> ACTIVITY
Hand back, word for word, the lines from the one containing "(438, 360) = (448, 594): purple" to the end of the records, both included, and leave out pictures.

** MATERIALS PROVIDED follows **

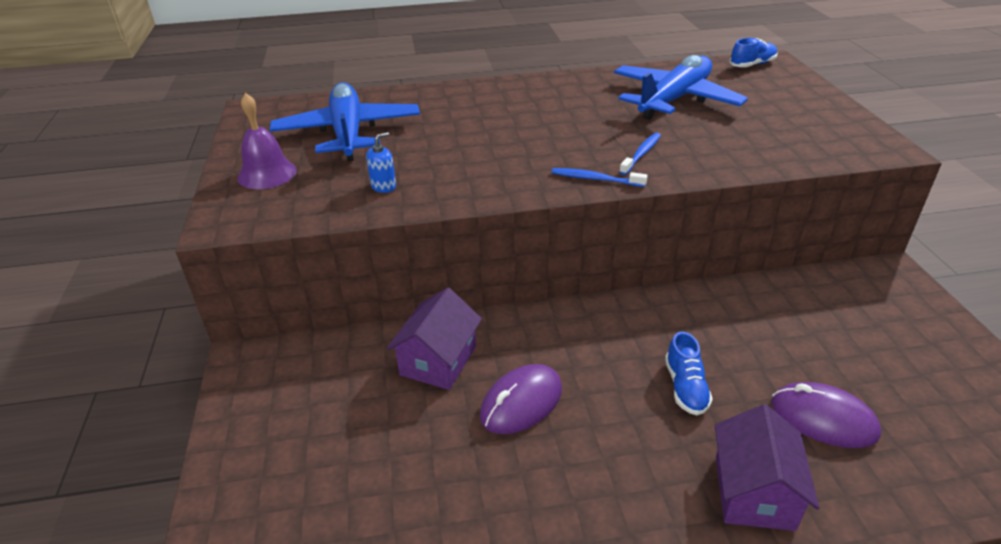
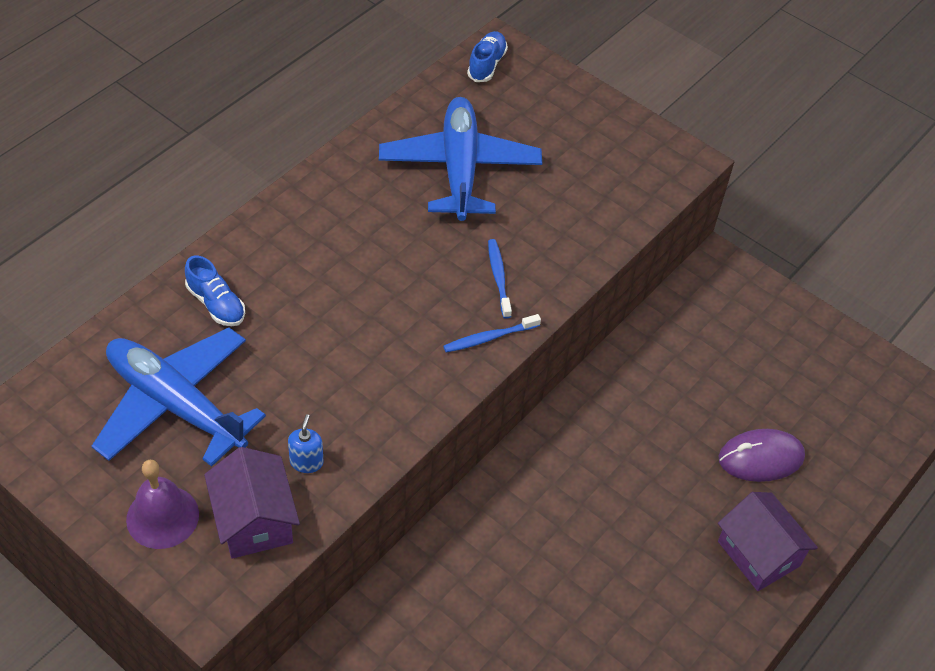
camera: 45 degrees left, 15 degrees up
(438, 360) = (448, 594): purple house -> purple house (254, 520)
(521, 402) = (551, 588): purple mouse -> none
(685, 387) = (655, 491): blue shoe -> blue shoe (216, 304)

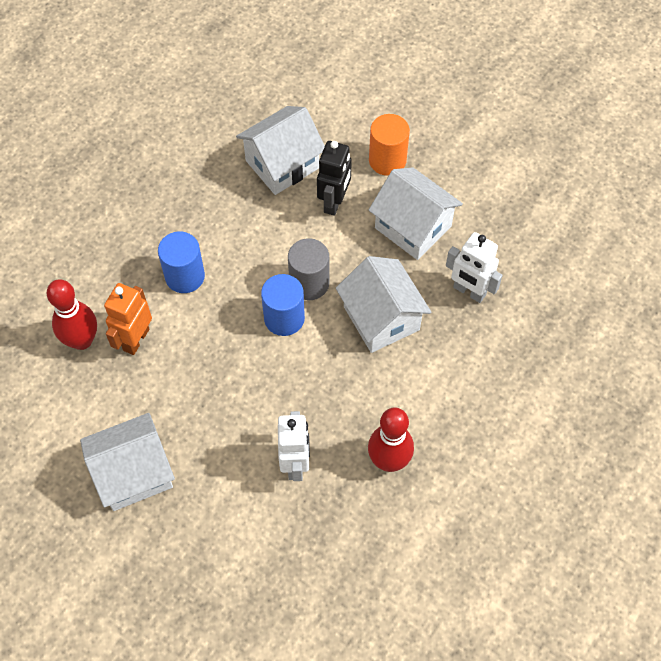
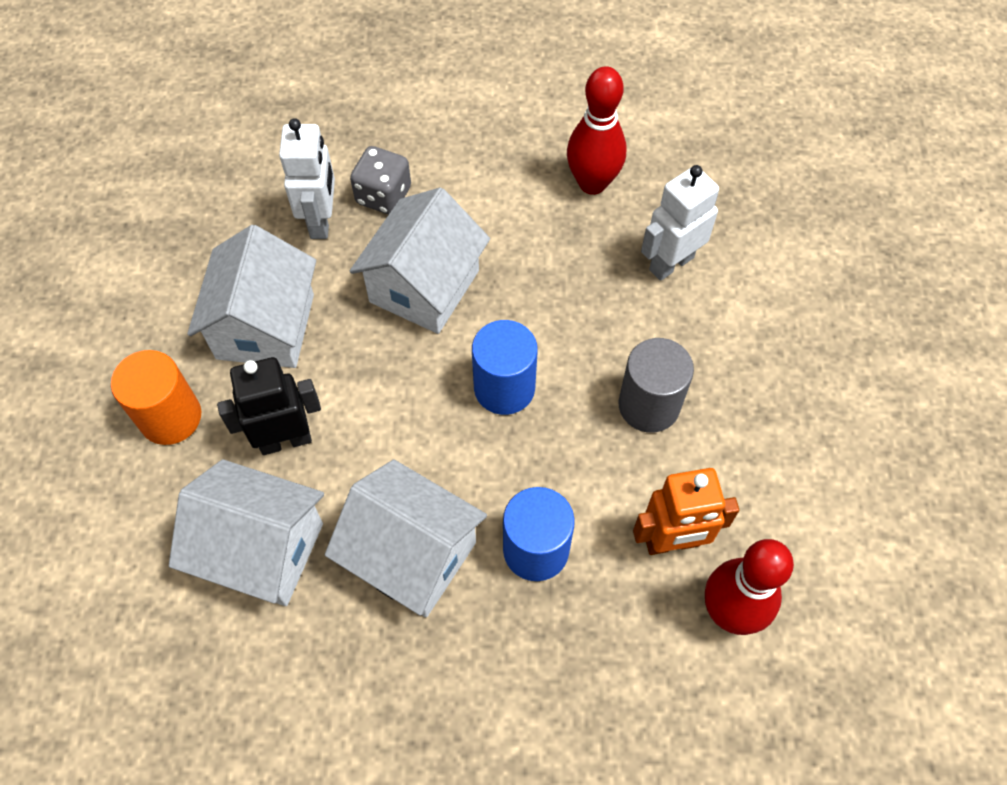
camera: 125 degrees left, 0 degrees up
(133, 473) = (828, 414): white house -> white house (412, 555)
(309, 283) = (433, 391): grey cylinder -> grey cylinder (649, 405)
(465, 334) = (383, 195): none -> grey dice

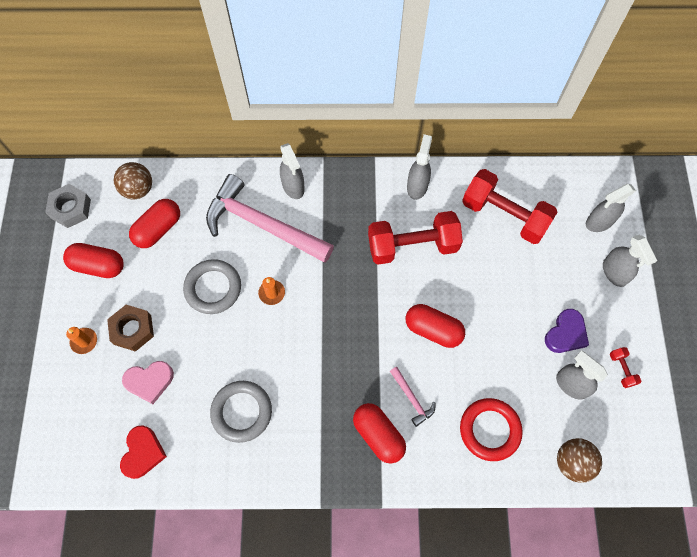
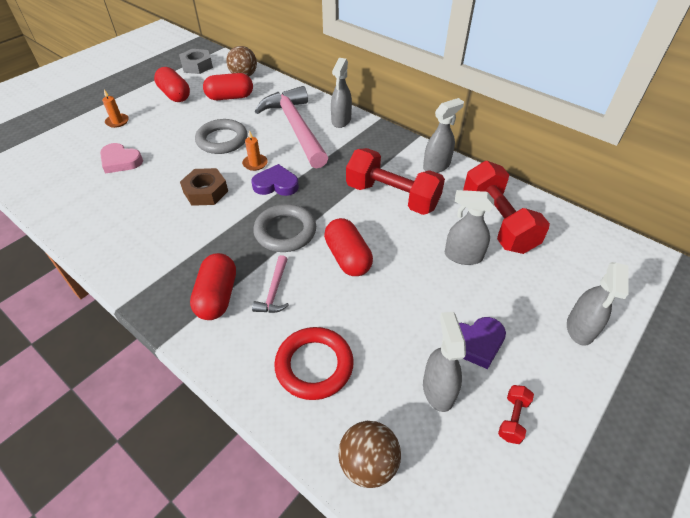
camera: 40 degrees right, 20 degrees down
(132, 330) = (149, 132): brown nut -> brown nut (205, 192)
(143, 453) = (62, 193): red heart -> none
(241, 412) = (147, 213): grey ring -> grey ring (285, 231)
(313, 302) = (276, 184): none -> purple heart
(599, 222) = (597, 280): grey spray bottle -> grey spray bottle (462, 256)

** End of MATERIALS PROVIDED **

> RESULT
(438, 360) = (448, 594): purple house -> purple house (254, 520)
(521, 402) = (551, 588): purple mouse -> none
(685, 387) = (655, 491): blue shoe -> blue shoe (216, 304)

camera: 125 degrees left, 0 degrees up
(133, 473) = (828, 414): white house -> white house (412, 555)
(309, 283) = (433, 391): grey cylinder -> grey cylinder (649, 405)
(465, 334) = (383, 195): none -> grey dice

camera: 40 degrees right, 20 degrees down
(132, 330) = (149, 132): brown nut -> brown nut (205, 192)
(143, 453) = (62, 193): red heart -> none
(241, 412) = (147, 213): grey ring -> grey ring (285, 231)
(313, 302) = (276, 184): none -> purple heart
(599, 222) = (597, 280): grey spray bottle -> grey spray bottle (462, 256)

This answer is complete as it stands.